*** Opening The data ***

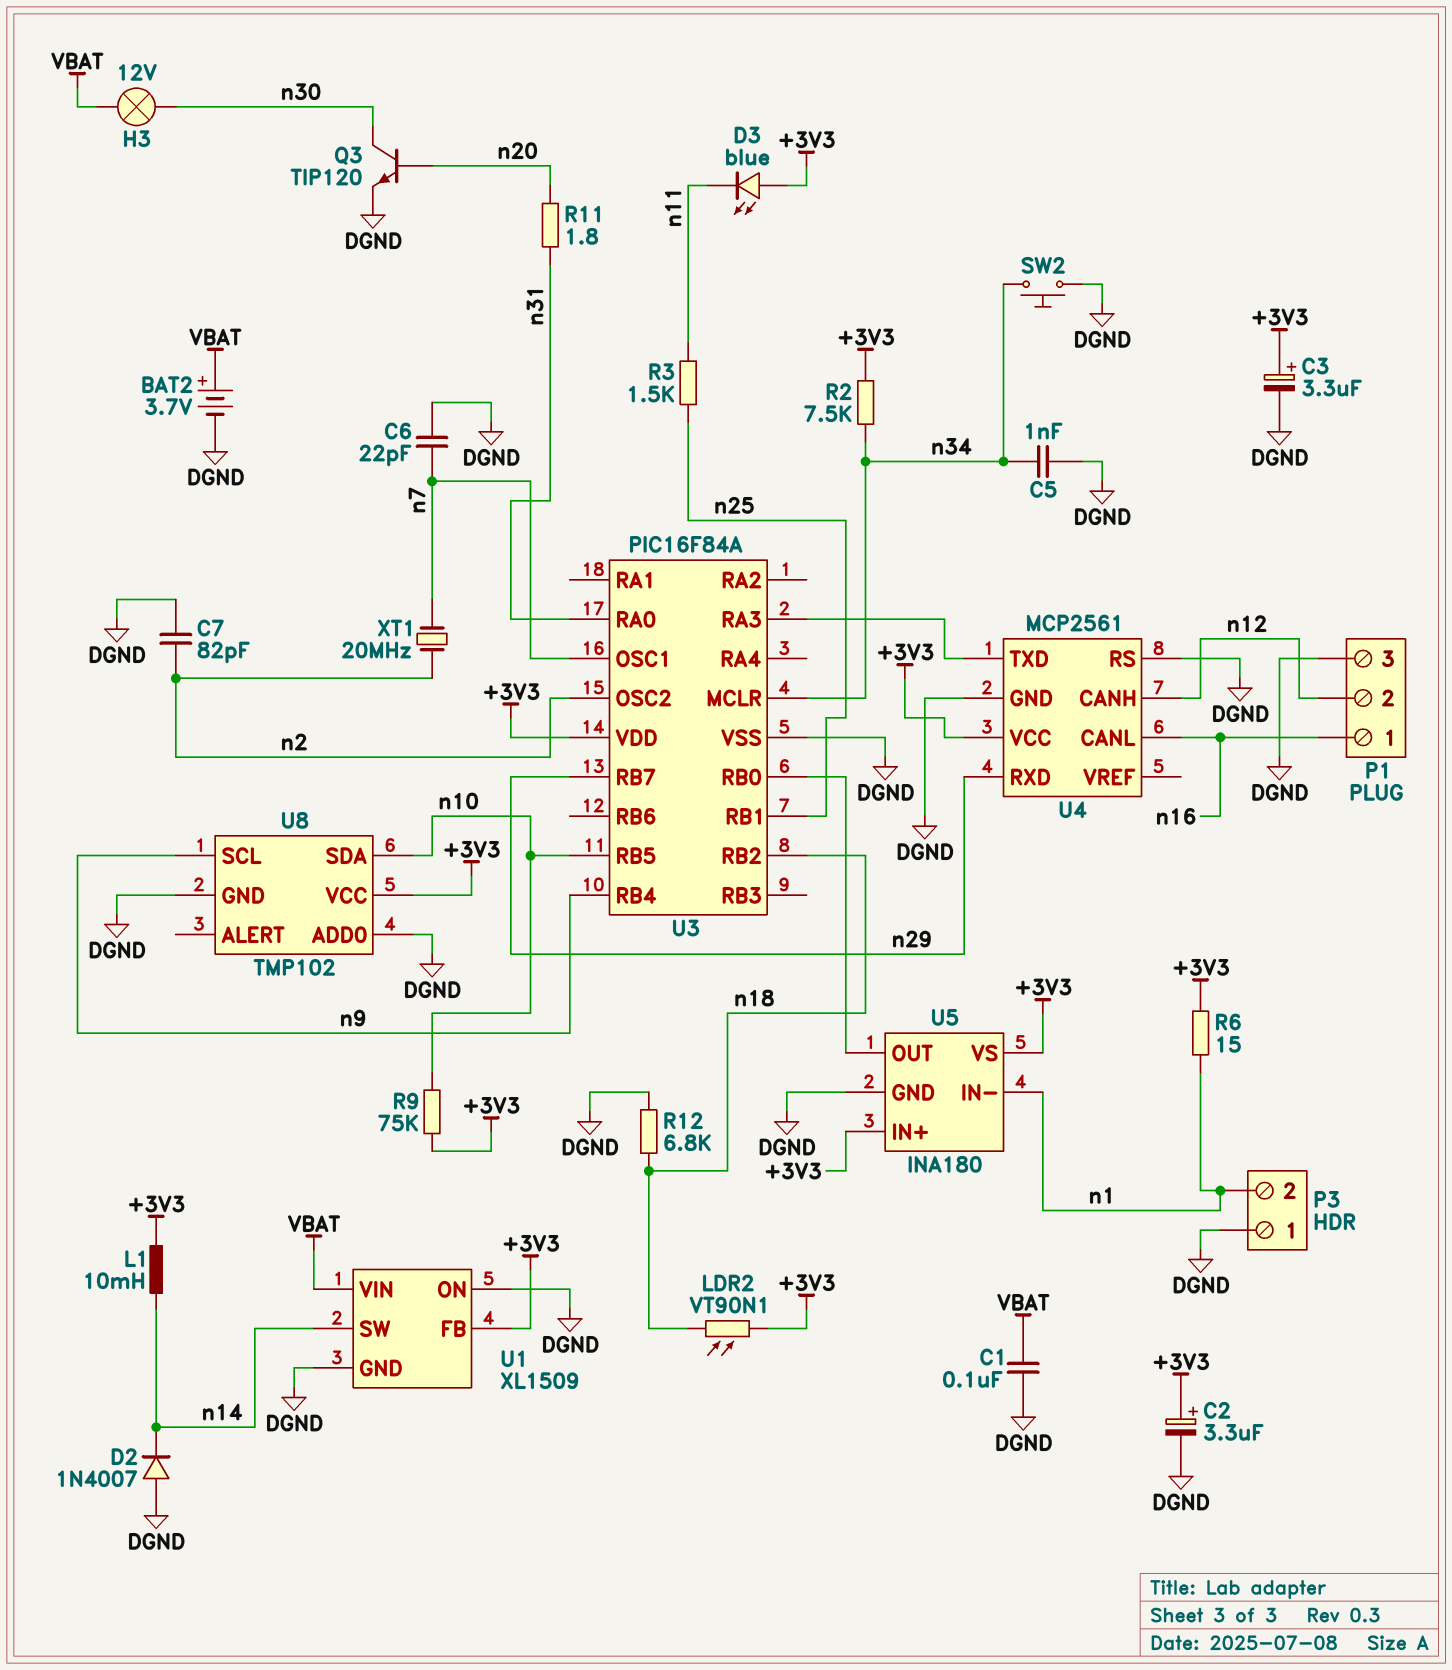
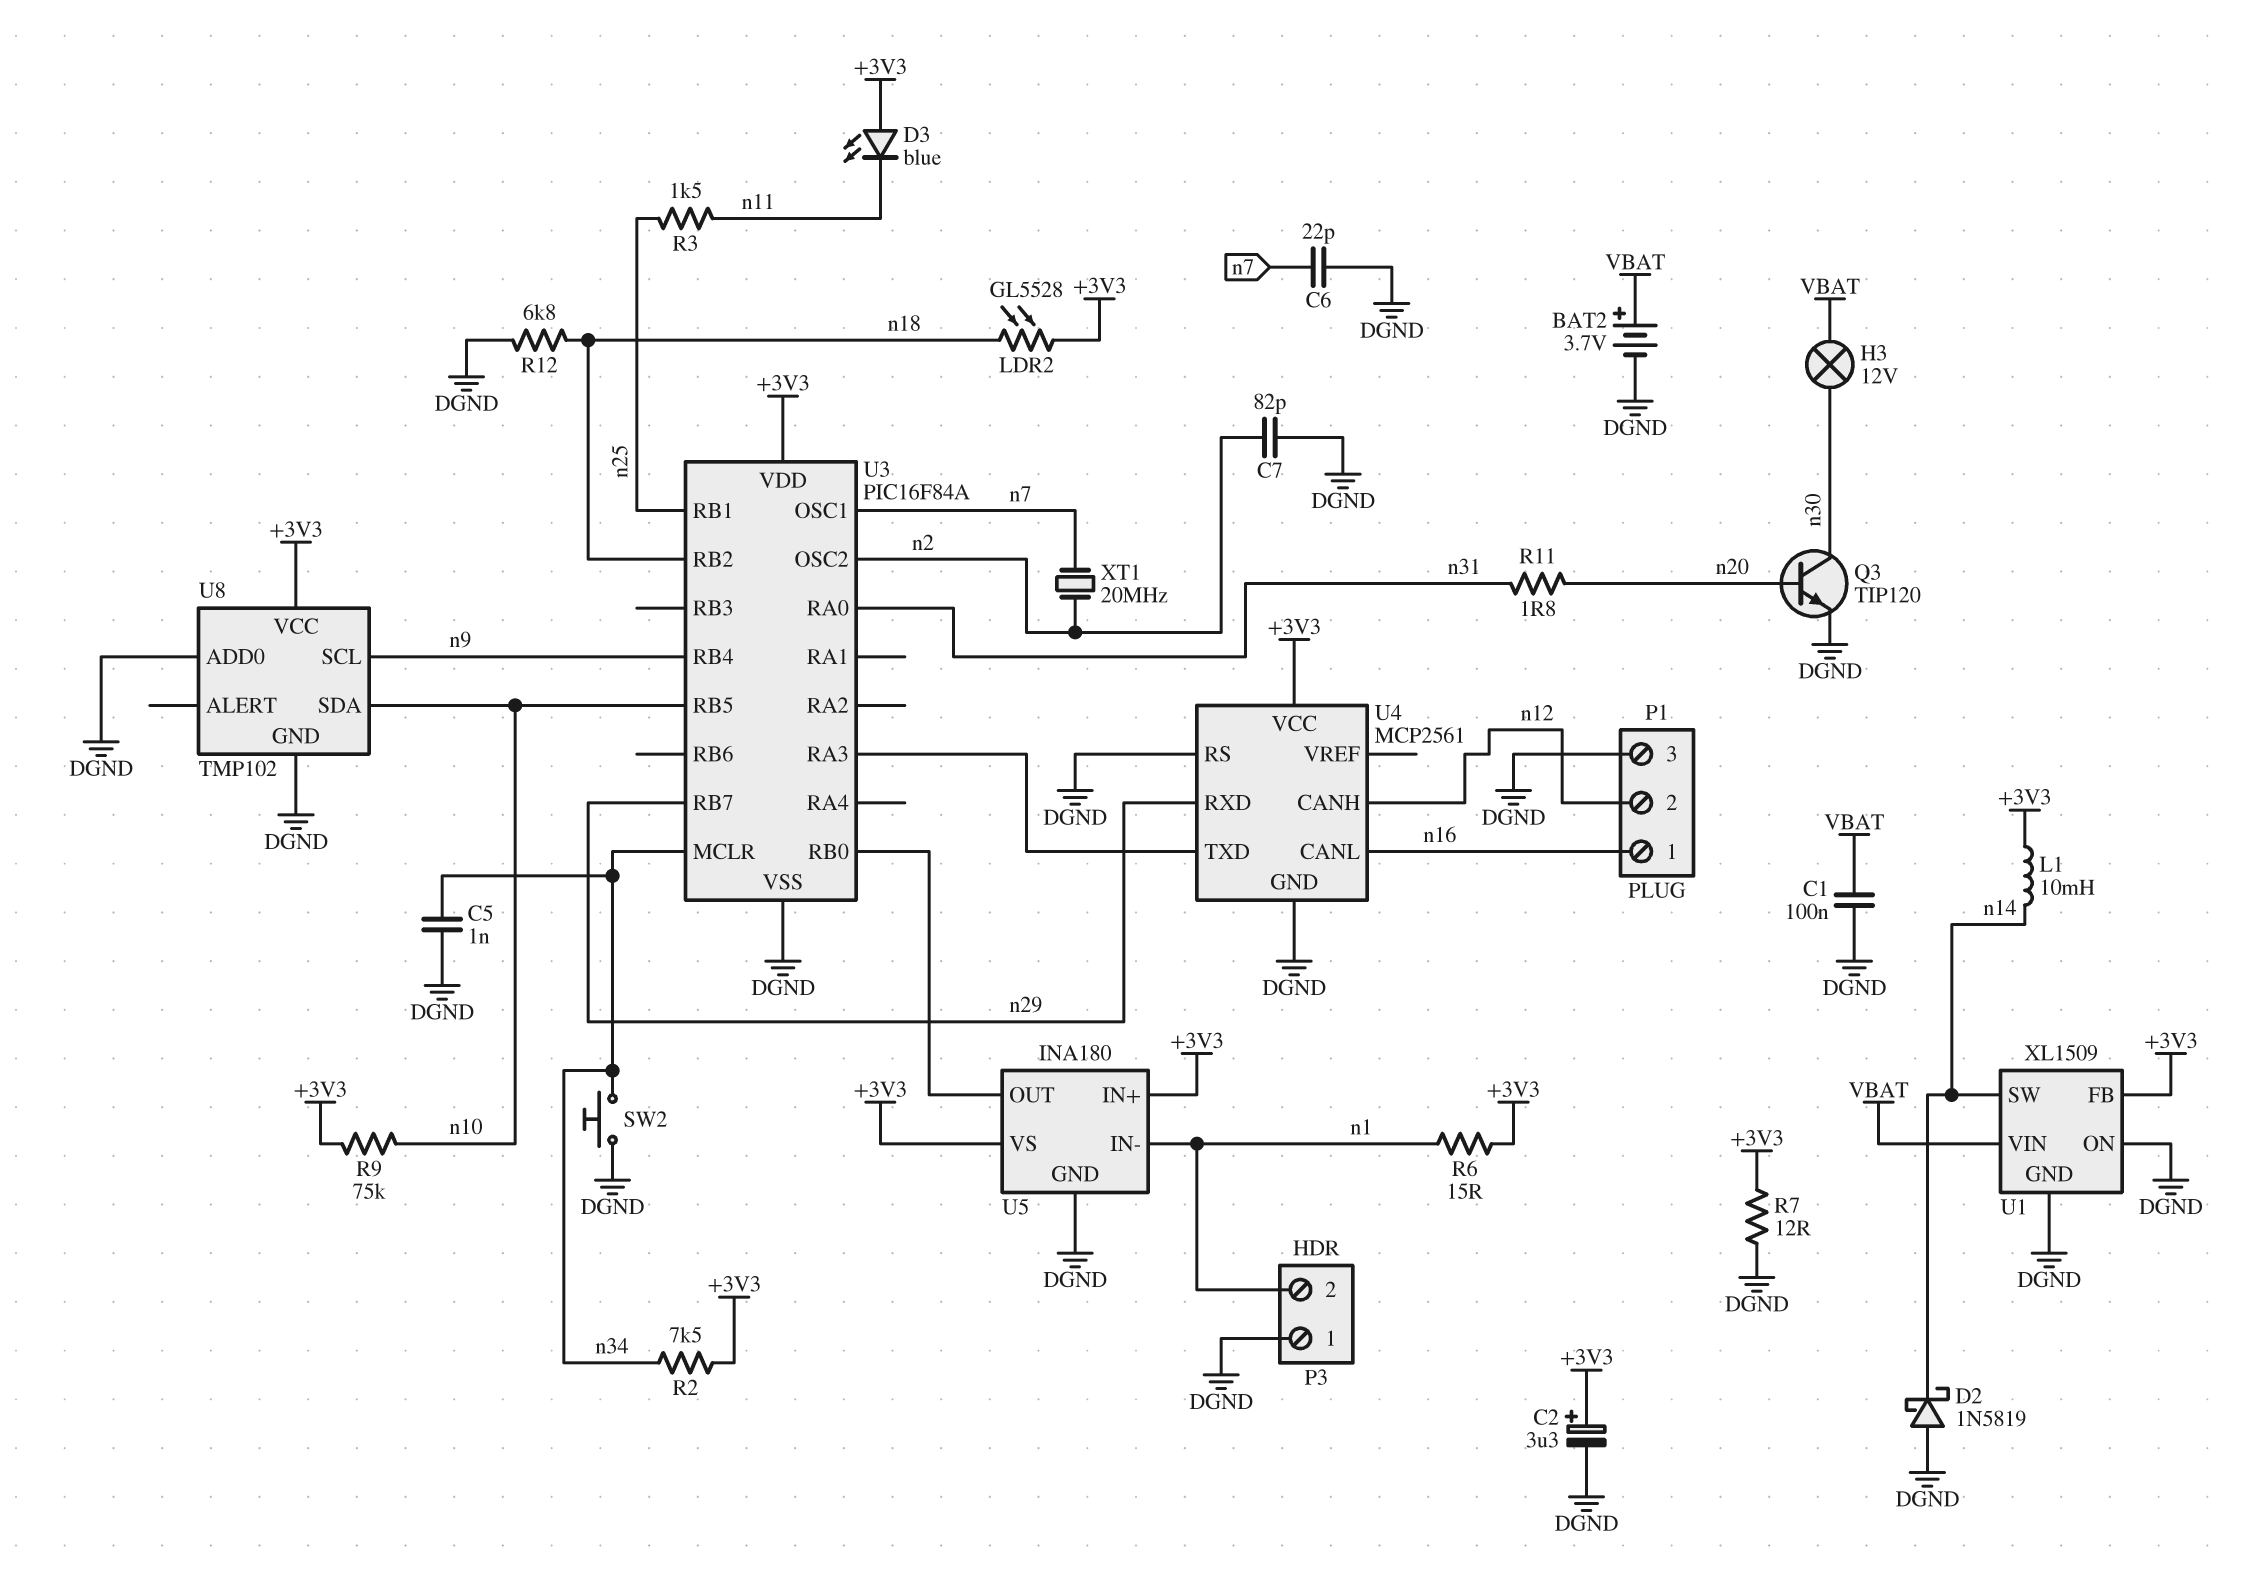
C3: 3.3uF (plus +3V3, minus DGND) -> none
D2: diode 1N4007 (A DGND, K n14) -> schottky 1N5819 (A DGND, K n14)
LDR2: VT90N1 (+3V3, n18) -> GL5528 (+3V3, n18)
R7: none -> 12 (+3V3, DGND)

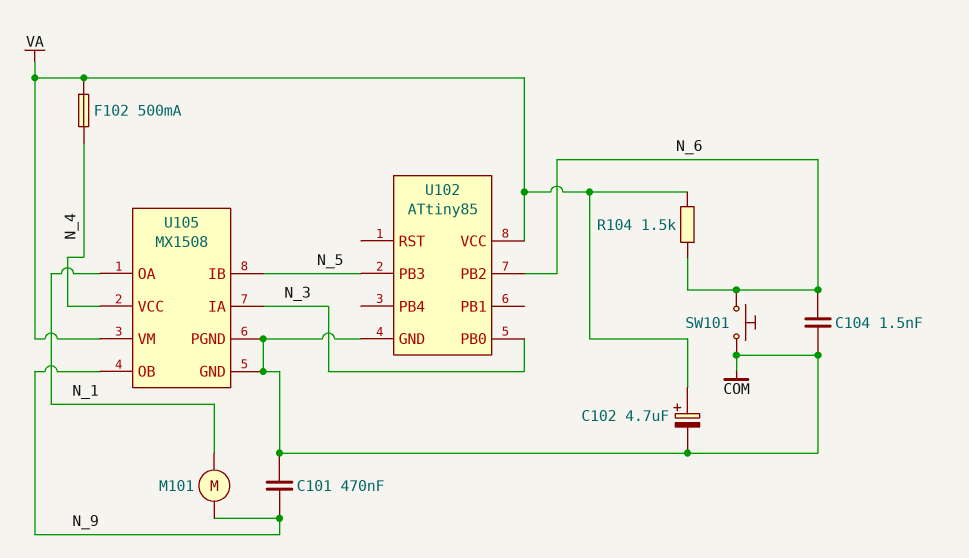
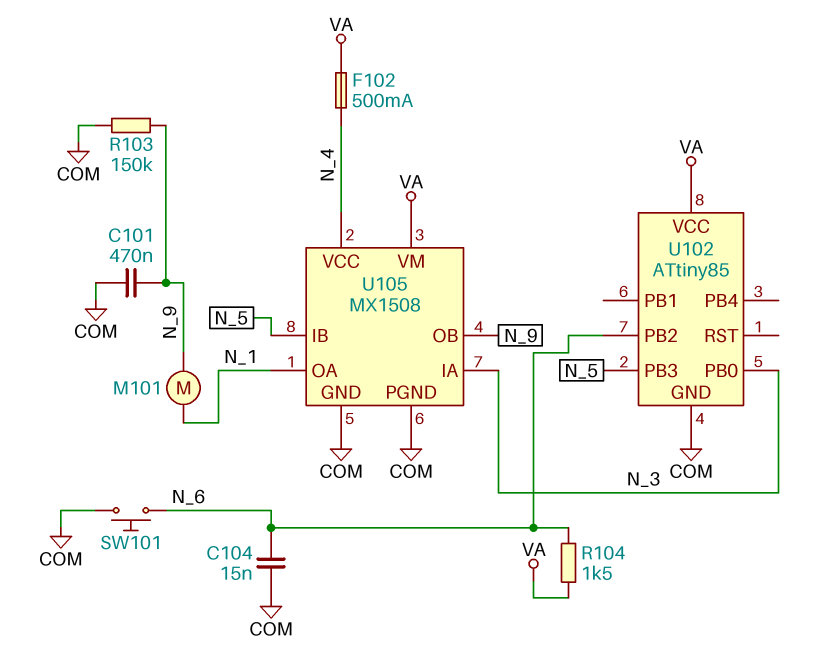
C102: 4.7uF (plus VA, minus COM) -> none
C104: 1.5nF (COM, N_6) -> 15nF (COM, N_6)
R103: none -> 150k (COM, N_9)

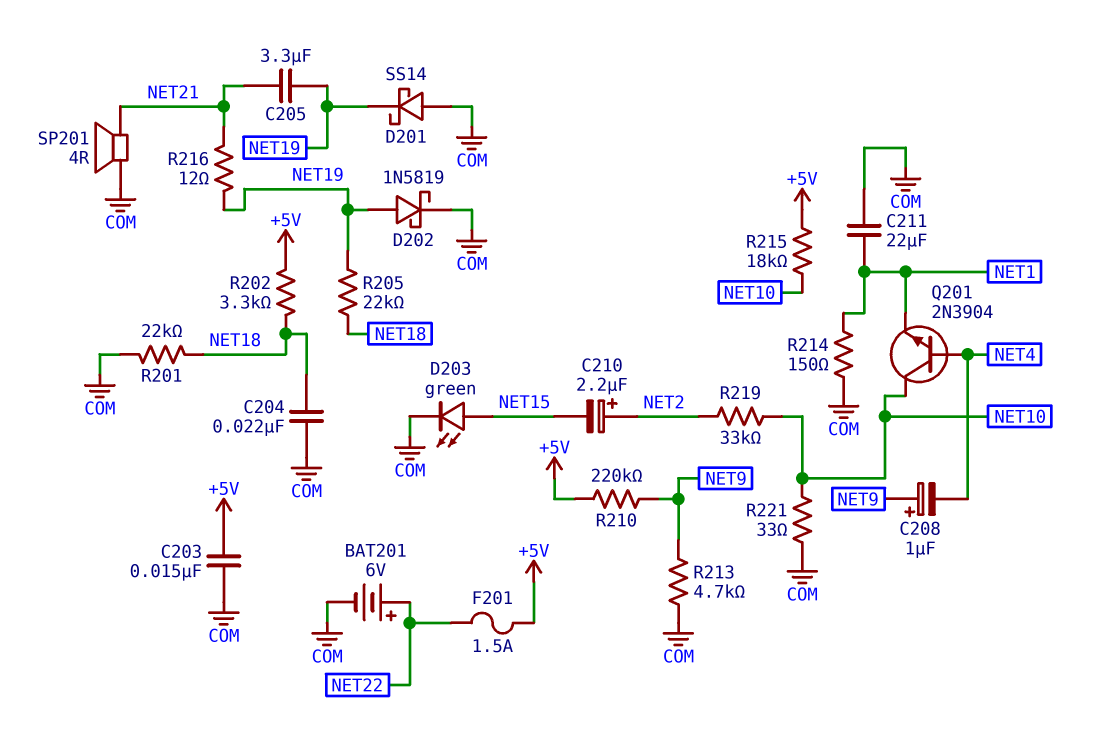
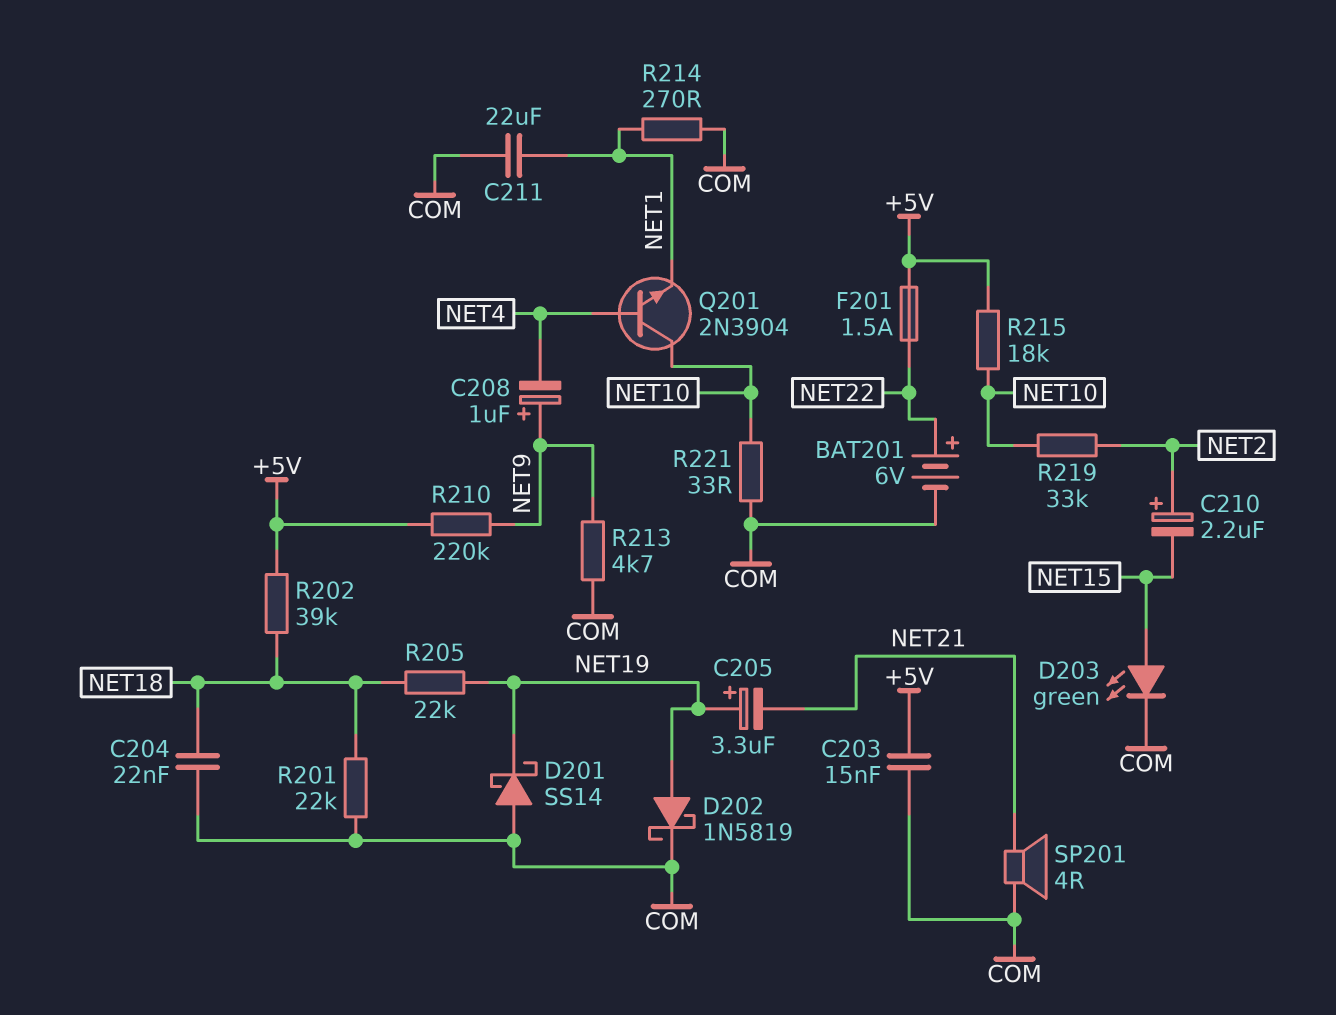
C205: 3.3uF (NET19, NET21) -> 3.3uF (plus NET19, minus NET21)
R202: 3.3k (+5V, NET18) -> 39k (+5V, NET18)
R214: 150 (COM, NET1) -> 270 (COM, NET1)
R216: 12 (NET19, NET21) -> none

*** Closing The data ***

What is needed is every line of the records above that contains the word "minus".

C3: 3.3uF (plus +3V3, minus DGND) -> none
C102: 4.7uF (plus VA, minus COM) -> none
C205: 3.3uF (NET19, NET21) -> 3.3uF (plus NET19, minus NET21)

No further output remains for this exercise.